▶ Directions for this task
Which lines in the listing below contain the word "brown"? Copy each one.

▶ Dataset
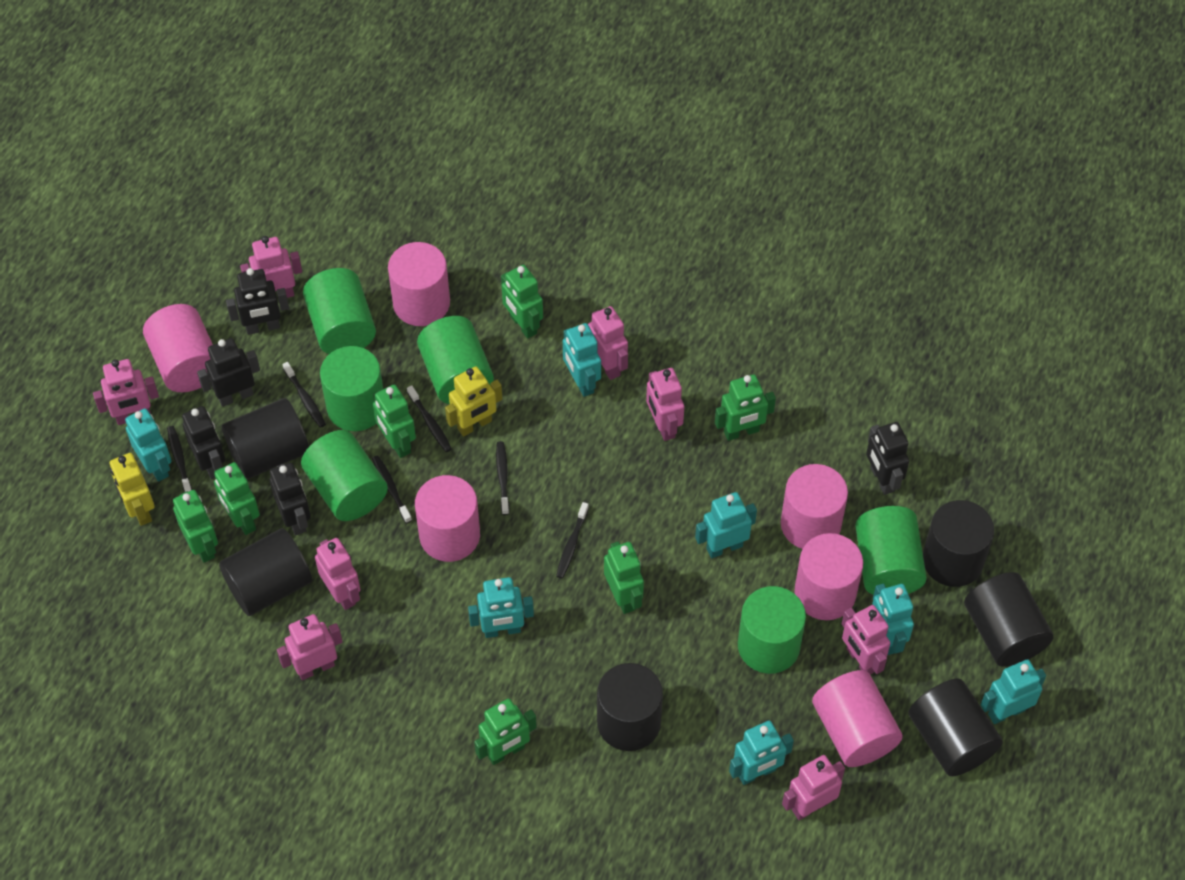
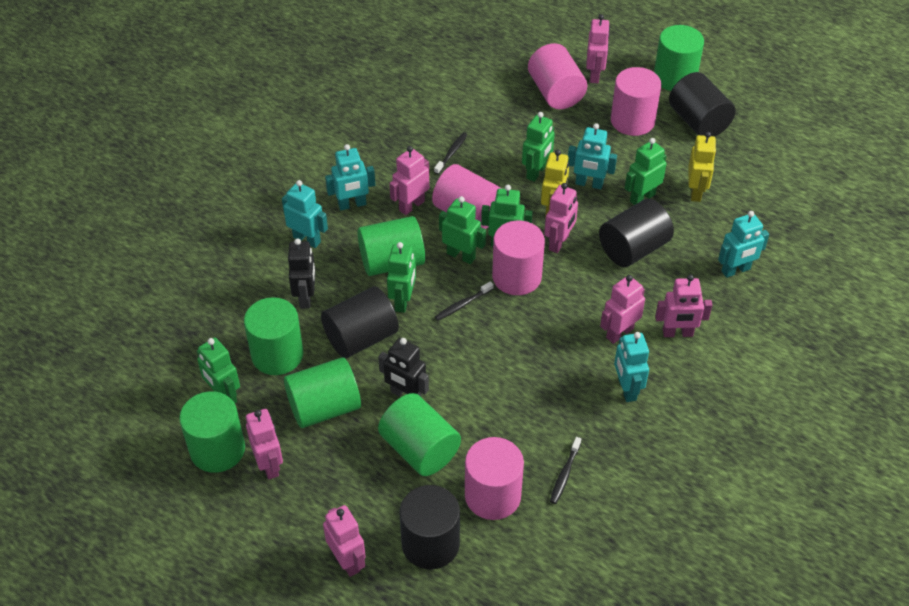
black cylinder: 6 -> 4
black robot: 5 -> 2
black toothbrush: 6 -> 3
green robot: 7 -> 6
pink cylinder: 6 -> 5
pink robot: 8 -> 7
turquoise robot: 7 -> 5

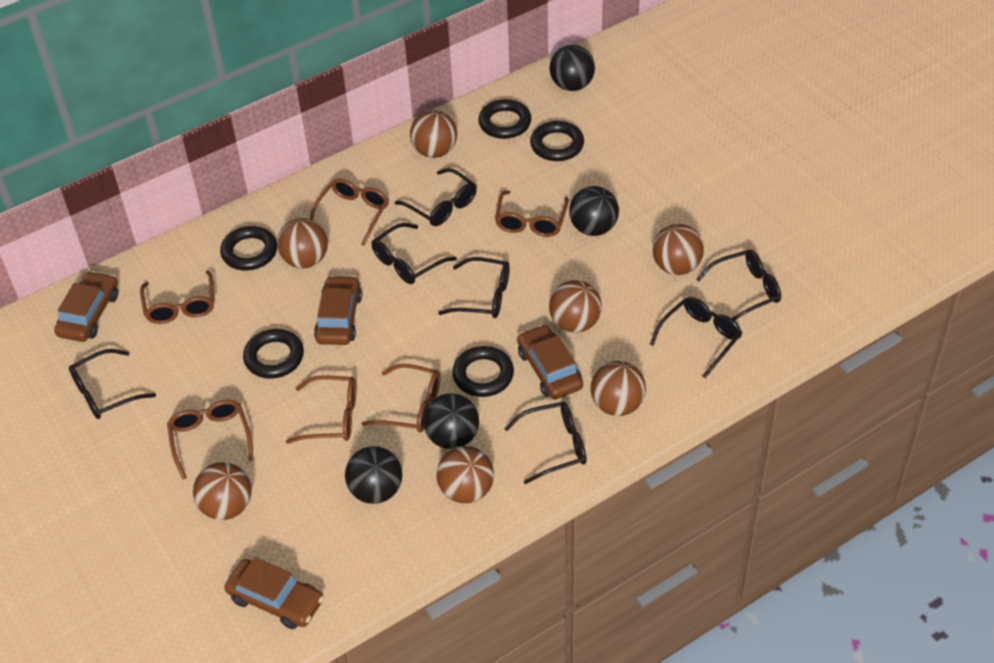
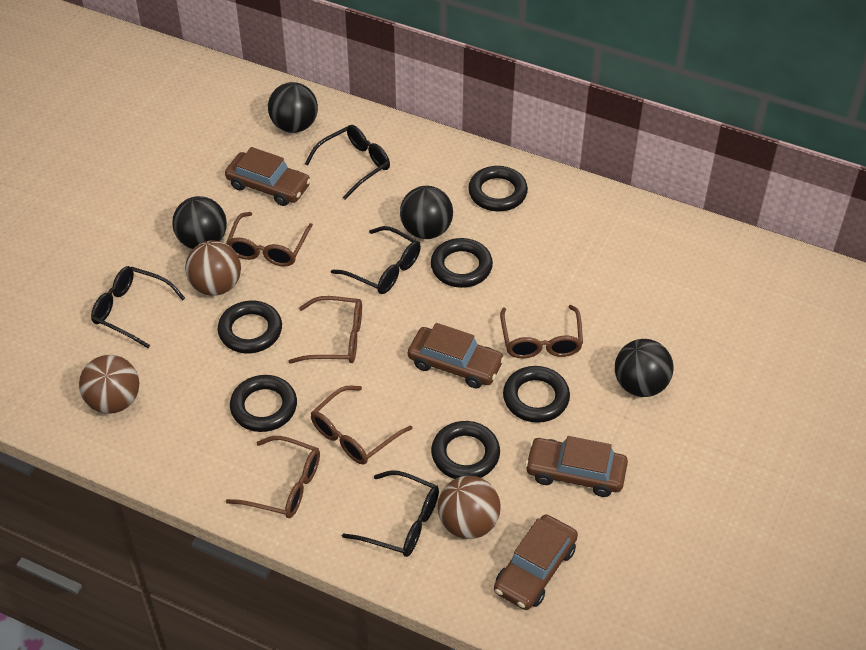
black glasses: 7 -> 4
black ring: 5 -> 6
brown ball: 7 -> 3
brown glasses: 6 -> 5

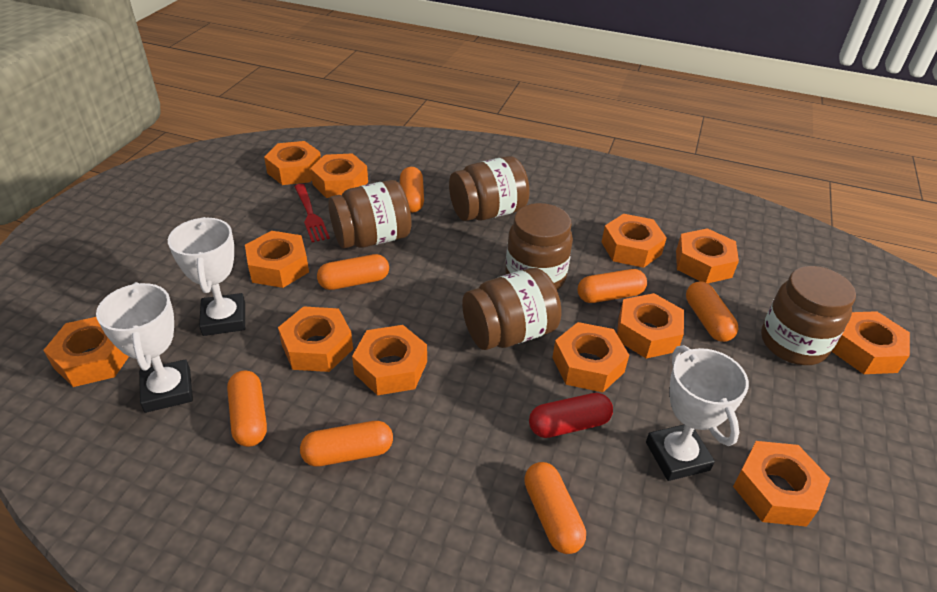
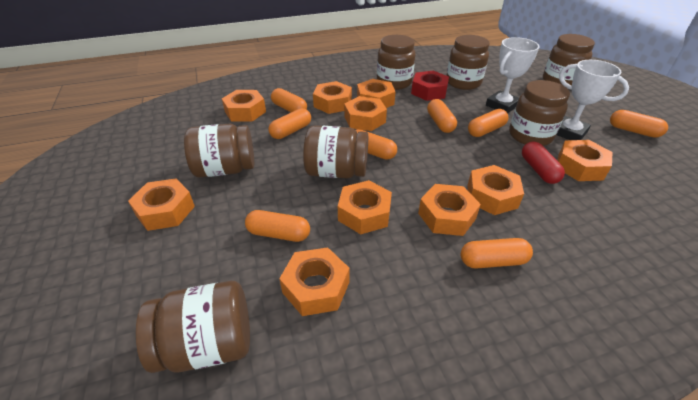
brown jar: 5 -> 7
orange capsule: 7 -> 8
orange nut: 12 -> 10
red fork: 1 -> 0
red nut: 0 -> 1
white trophy: 3 -> 2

▶ Exercise result
brown ball: 7 -> 3
brown glasses: 6 -> 5
brown jar: 5 -> 7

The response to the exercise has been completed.